● DATA
Segment Open

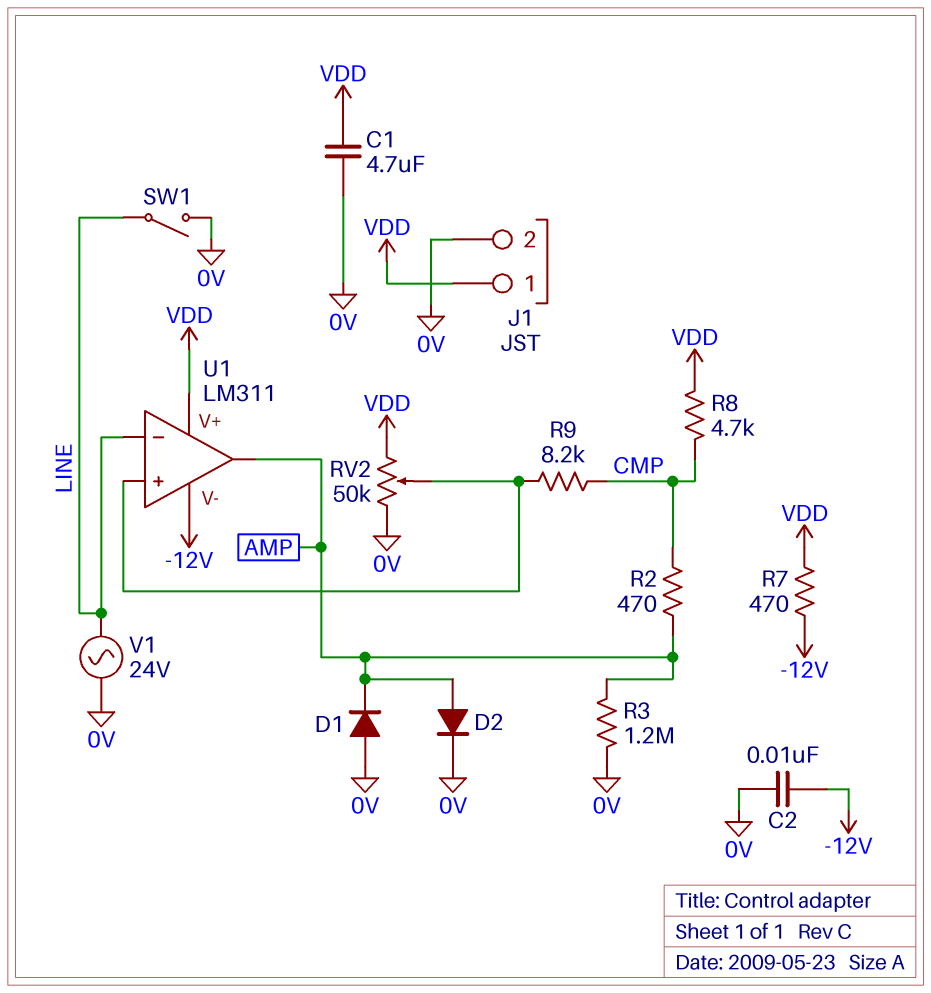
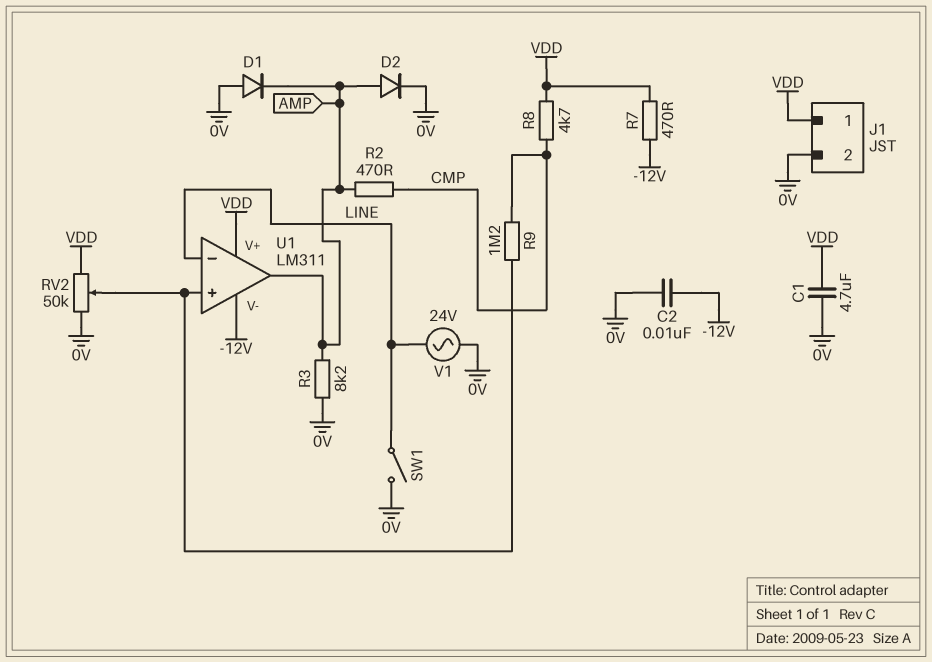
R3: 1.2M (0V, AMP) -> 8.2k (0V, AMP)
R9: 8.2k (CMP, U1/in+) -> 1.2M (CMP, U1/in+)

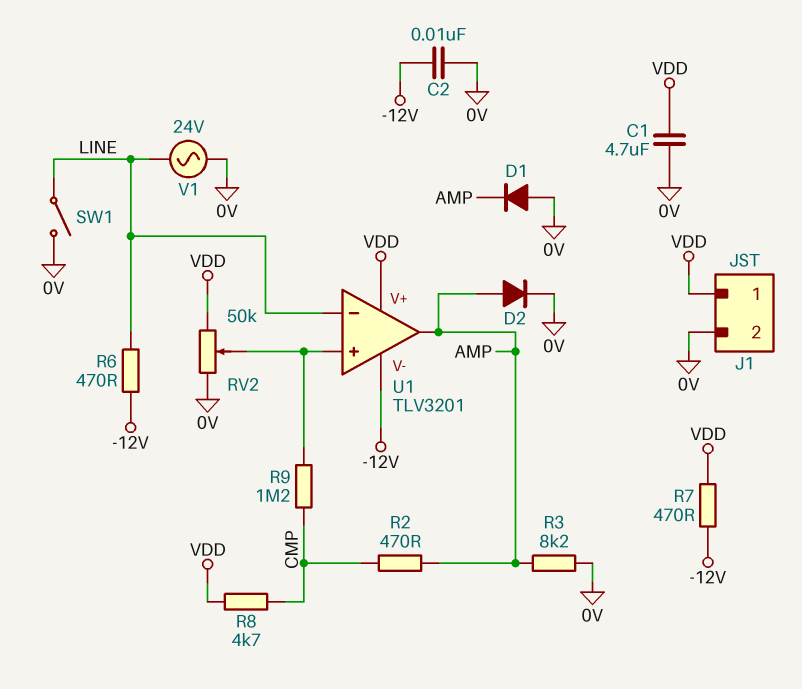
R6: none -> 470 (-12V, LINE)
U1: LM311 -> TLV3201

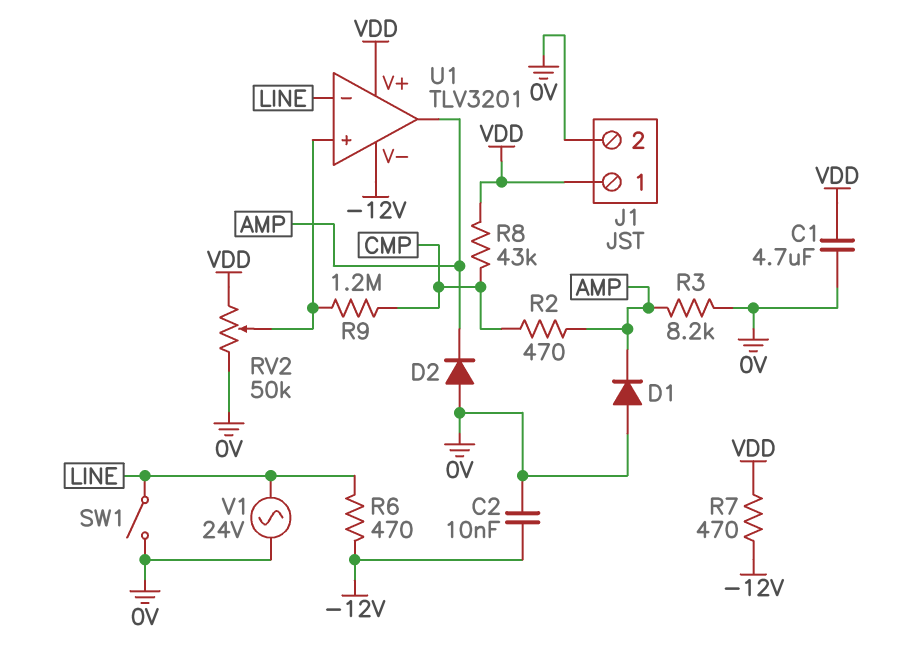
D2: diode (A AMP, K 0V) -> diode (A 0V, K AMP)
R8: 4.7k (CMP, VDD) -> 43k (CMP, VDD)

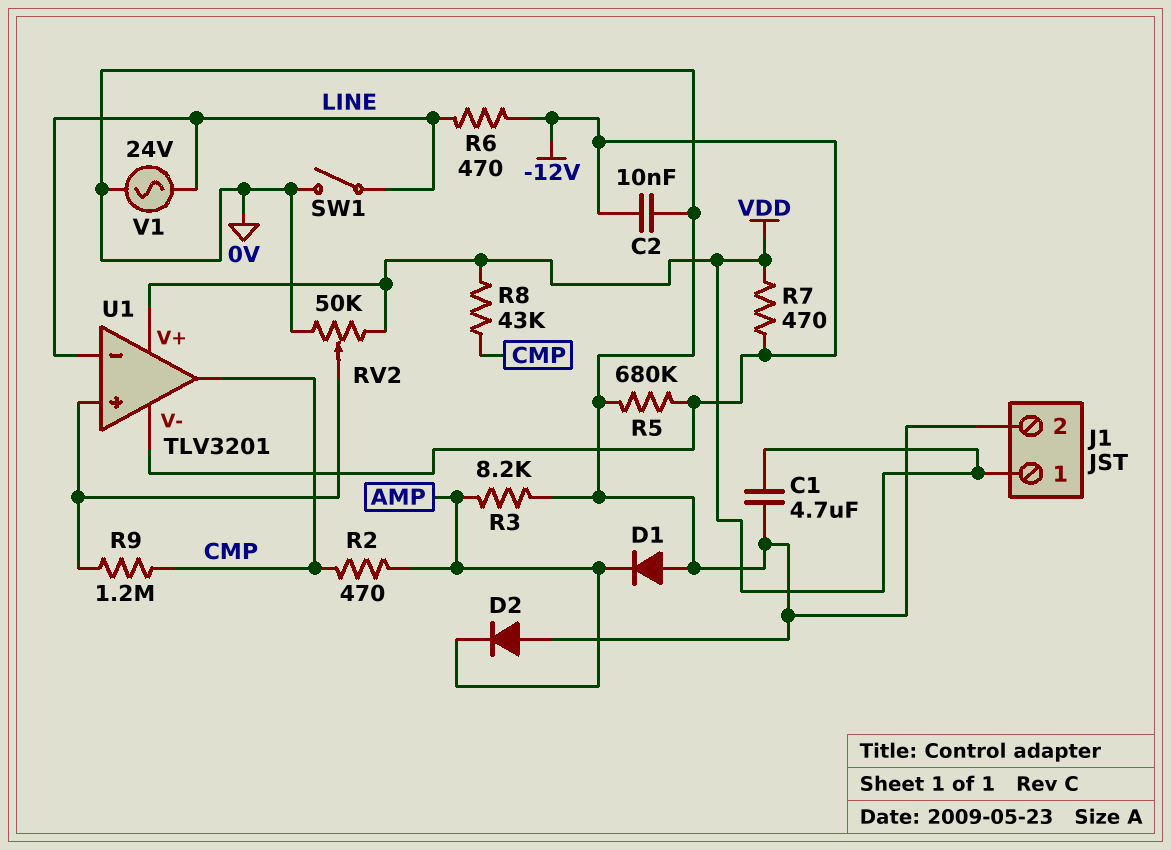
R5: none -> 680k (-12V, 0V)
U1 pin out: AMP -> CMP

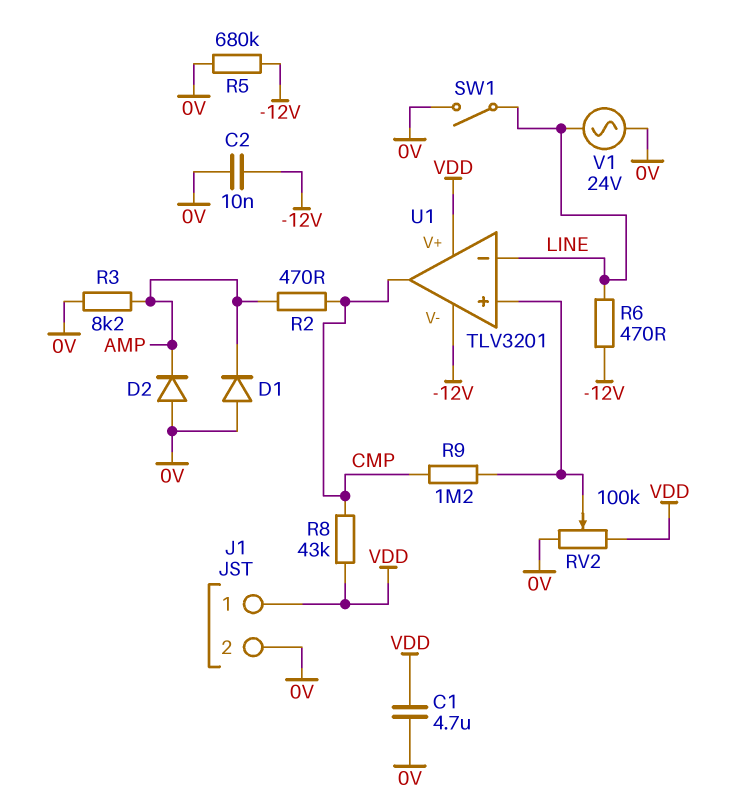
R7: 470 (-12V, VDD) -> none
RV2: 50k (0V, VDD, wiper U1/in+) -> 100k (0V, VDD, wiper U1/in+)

Segment Closed

● EXERCISE REQUIREMENTS
Begin with the line containing "U1: LM311 -> TLV3201", stop at the last line of the records above, and copy every line in between exactly, both ends included, with no pictures.

● SOLUTION TO THE EXERCISE
U1: LM311 -> TLV3201

D2: diode (A AMP, K 0V) -> diode (A 0V, K AMP)
R8: 4.7k (CMP, VDD) -> 43k (CMP, VDD)

R5: none -> 680k (-12V, 0V)
U1 pin out: AMP -> CMP

R7: 470 (-12V, VDD) -> none
RV2: 50k (0V, VDD, wiper U1/in+) -> 100k (0V, VDD, wiper U1/in+)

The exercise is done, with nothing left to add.